[Collected data entries]
==========

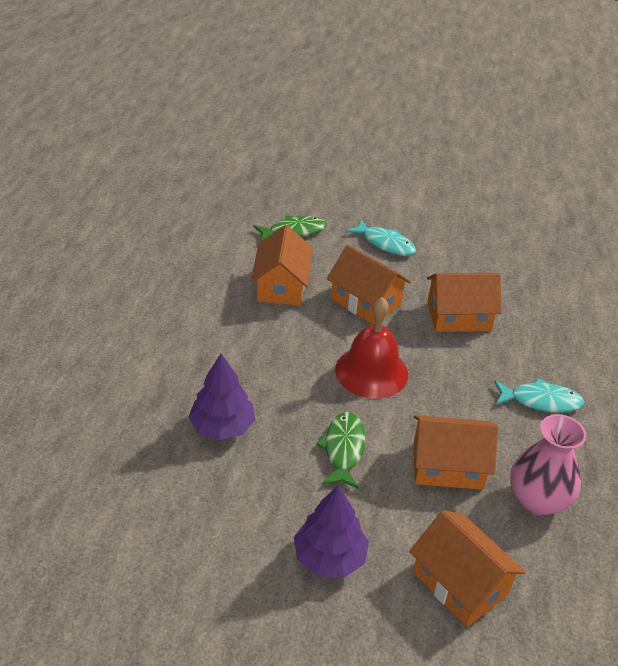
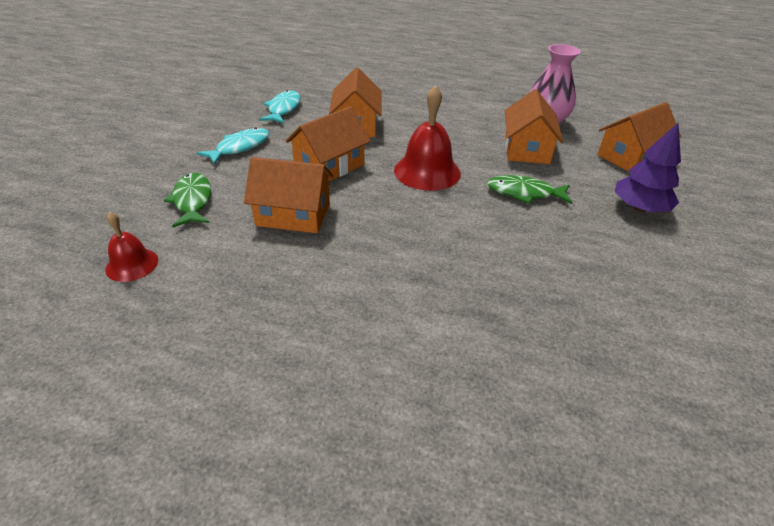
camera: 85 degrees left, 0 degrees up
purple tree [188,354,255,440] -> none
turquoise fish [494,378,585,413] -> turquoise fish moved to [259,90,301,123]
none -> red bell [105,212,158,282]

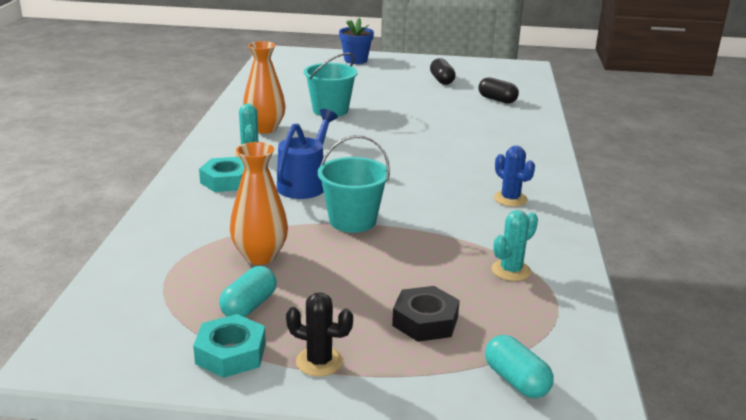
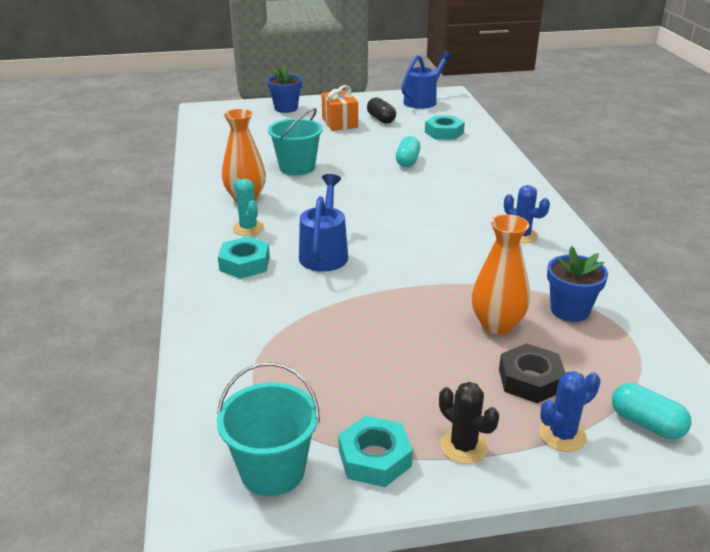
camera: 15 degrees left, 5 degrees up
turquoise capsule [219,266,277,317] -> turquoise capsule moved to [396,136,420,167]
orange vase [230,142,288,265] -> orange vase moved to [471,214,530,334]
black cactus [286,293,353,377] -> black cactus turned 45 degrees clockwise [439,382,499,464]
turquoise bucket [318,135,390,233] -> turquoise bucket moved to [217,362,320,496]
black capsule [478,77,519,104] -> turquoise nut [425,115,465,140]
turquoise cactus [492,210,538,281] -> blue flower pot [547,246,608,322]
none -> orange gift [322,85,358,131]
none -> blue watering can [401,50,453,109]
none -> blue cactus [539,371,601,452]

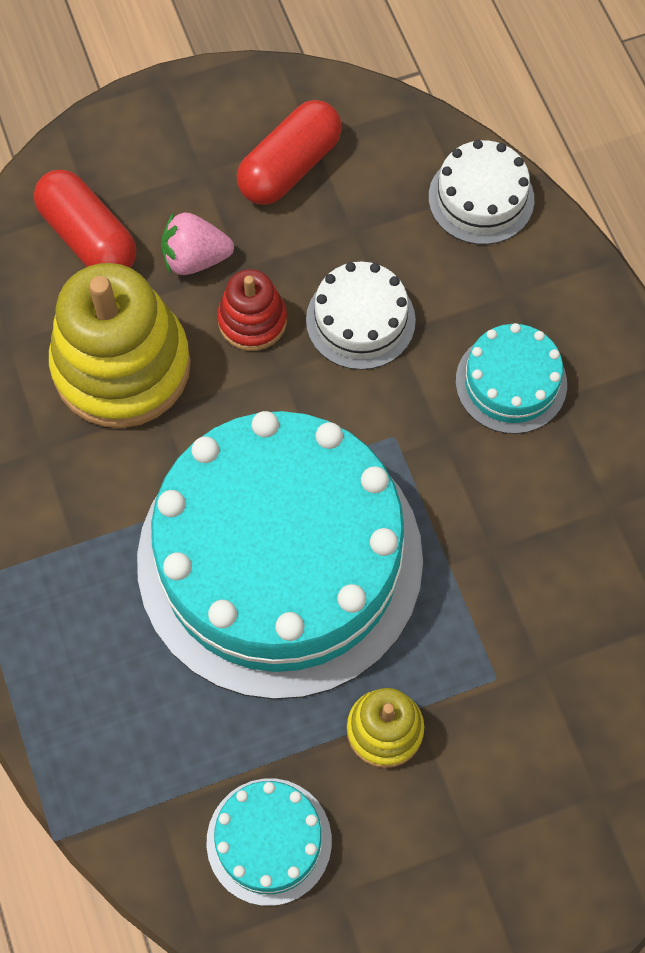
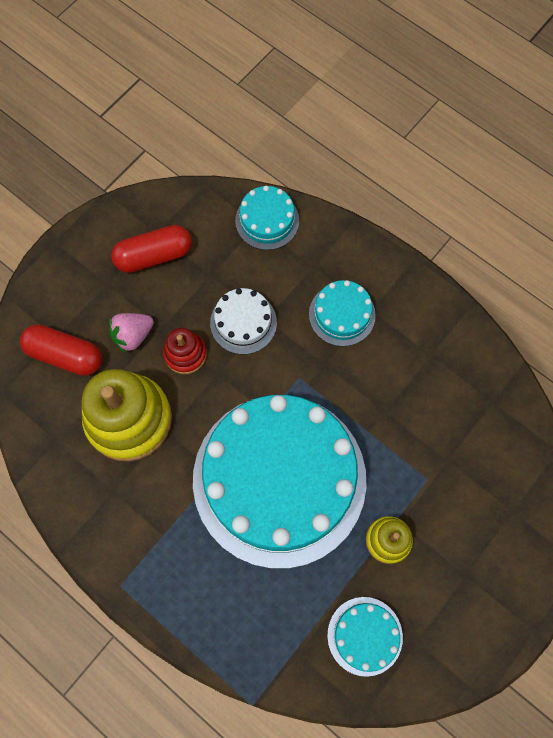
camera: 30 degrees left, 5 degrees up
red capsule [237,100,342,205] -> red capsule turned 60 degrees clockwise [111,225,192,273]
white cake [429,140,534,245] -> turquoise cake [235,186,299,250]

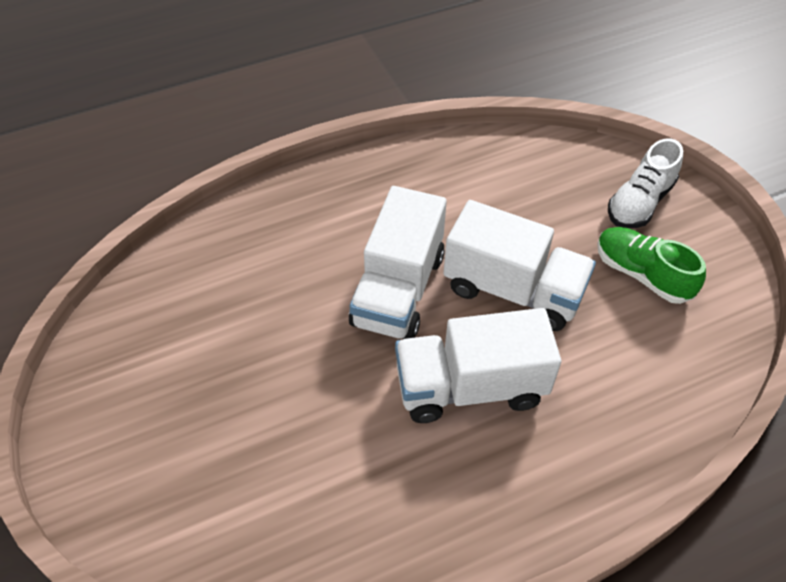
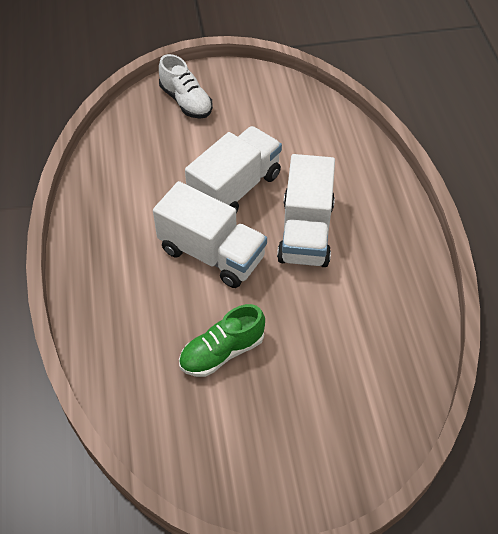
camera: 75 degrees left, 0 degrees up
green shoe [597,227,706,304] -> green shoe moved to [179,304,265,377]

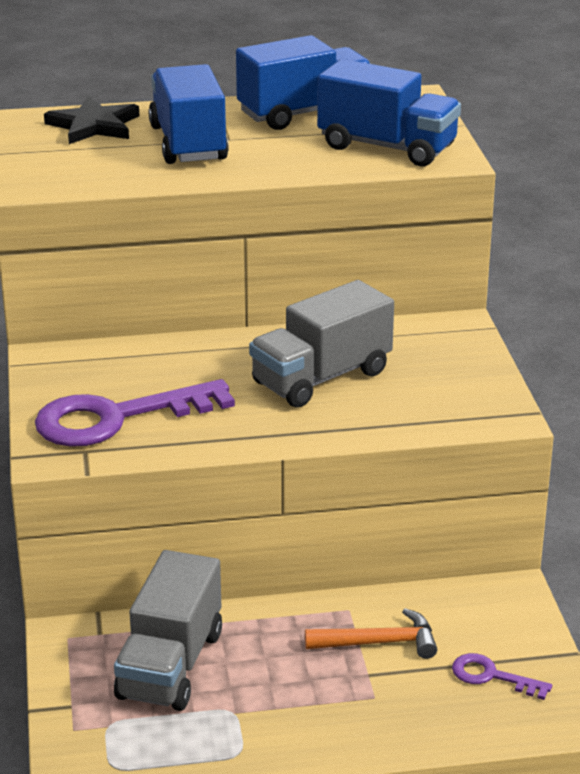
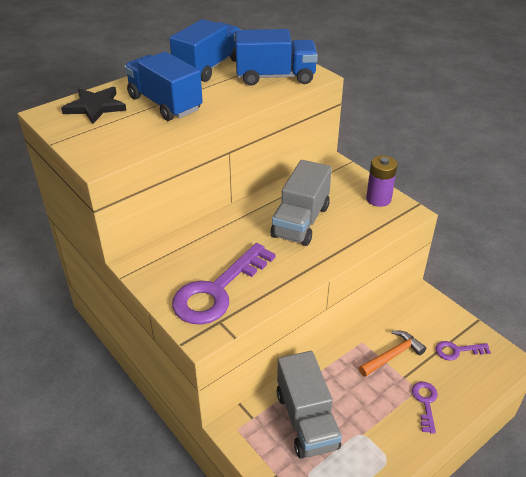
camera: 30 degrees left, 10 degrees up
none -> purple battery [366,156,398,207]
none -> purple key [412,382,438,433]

==========

## Exercise brief:
Give again, word for word, every line from the one holding "camera: 30 degrees left, 10 degrees up" to the end of the data.

## Answer section:
camera: 30 degrees left, 10 degrees up
none -> purple battery [366,156,398,207]
none -> purple key [412,382,438,433]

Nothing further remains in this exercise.